_INFORMATIONS FOURNIES_:

=====

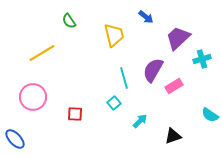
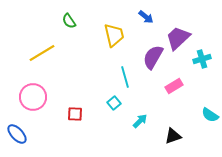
purple semicircle: moved 13 px up
cyan line: moved 1 px right, 1 px up
blue ellipse: moved 2 px right, 5 px up
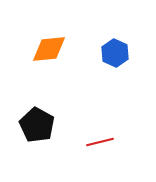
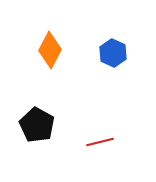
orange diamond: moved 1 px right, 1 px down; rotated 57 degrees counterclockwise
blue hexagon: moved 2 px left
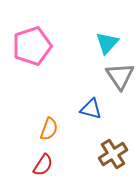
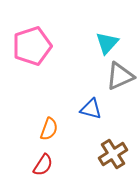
gray triangle: rotated 40 degrees clockwise
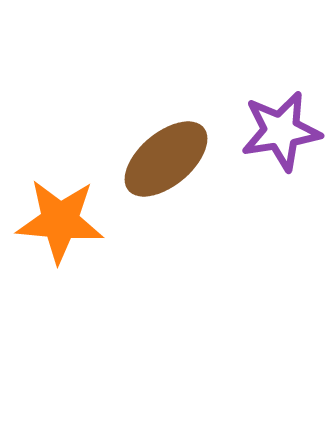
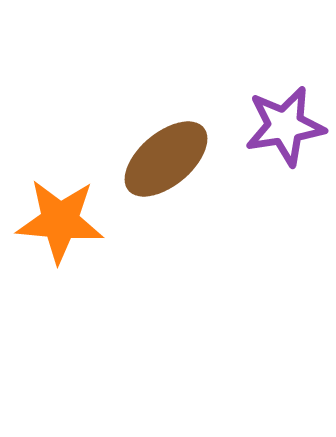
purple star: moved 4 px right, 5 px up
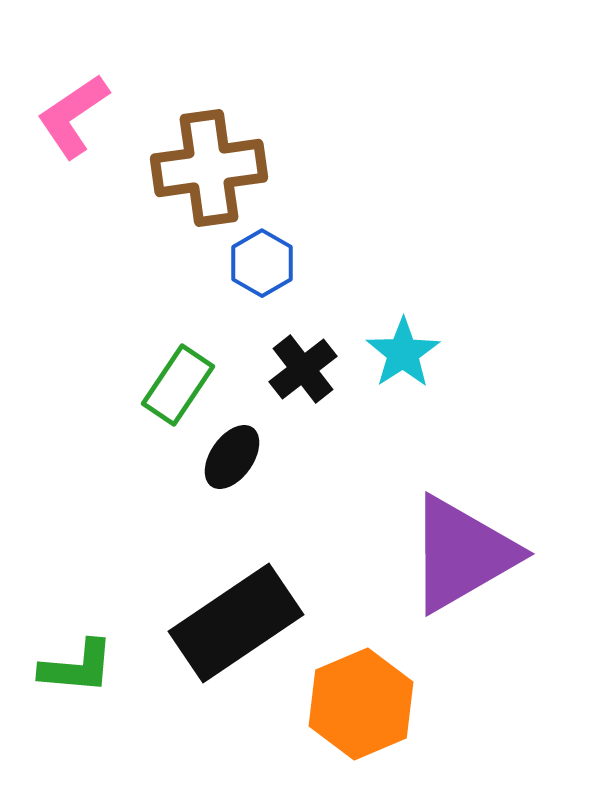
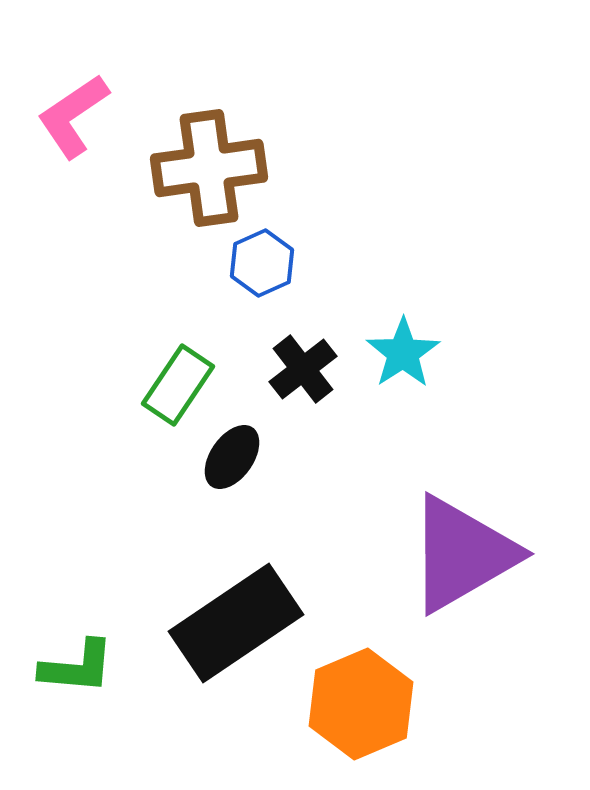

=====

_TA TÂCHE_: Transforme toutes les lignes des enregistrements ci-dessus en une liste JSON de chaînes, à raison d'une chaîne par ligne et sans les lignes vides. Laisse les images en dehors de la réponse.

_LA SOLUTION_:
[
  "purple semicircle: moved 13 px up",
  "cyan line: moved 1 px right, 1 px up",
  "blue ellipse: moved 2 px right, 5 px up",
  "orange diamond: moved 1 px right, 1 px down; rotated 57 degrees counterclockwise",
  "blue hexagon: moved 2 px left",
  "gray triangle: rotated 40 degrees clockwise",
  "purple star: moved 4 px right, 5 px up"
]